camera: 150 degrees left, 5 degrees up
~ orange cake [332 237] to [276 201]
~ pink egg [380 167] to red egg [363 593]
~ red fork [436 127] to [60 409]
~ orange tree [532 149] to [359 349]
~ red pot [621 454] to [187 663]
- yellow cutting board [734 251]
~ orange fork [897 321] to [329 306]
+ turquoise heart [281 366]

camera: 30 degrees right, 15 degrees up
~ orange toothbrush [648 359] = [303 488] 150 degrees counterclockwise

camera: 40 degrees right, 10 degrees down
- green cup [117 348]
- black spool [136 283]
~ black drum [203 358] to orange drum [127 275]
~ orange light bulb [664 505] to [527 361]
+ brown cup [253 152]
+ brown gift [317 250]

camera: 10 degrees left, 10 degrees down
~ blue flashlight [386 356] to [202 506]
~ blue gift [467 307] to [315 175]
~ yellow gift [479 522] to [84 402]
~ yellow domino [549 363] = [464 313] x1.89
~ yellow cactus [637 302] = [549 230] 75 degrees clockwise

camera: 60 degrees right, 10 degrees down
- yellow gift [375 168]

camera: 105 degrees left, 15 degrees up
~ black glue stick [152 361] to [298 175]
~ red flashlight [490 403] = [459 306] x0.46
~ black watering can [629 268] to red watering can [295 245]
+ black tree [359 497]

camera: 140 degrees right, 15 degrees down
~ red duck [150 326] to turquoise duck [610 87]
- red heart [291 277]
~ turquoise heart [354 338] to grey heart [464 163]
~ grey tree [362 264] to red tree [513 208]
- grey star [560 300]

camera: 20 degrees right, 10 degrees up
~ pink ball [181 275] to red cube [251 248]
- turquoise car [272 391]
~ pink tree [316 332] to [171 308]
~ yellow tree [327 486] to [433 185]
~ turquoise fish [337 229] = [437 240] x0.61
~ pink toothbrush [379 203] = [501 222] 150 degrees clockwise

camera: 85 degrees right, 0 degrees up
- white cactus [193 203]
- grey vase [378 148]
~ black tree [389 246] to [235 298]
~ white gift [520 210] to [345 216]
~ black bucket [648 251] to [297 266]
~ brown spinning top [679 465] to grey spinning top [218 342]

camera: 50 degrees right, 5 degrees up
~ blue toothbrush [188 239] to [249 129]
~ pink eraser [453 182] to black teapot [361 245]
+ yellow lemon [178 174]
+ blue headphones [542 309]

──────

• PROBLEM DESCRIPTION: Go through the entries above and pull out each line with "fork" in it.

• EXERCISE ANSWER:
~ red fork [436 127] to [60 409]
~ orange fork [897 321] to [329 306]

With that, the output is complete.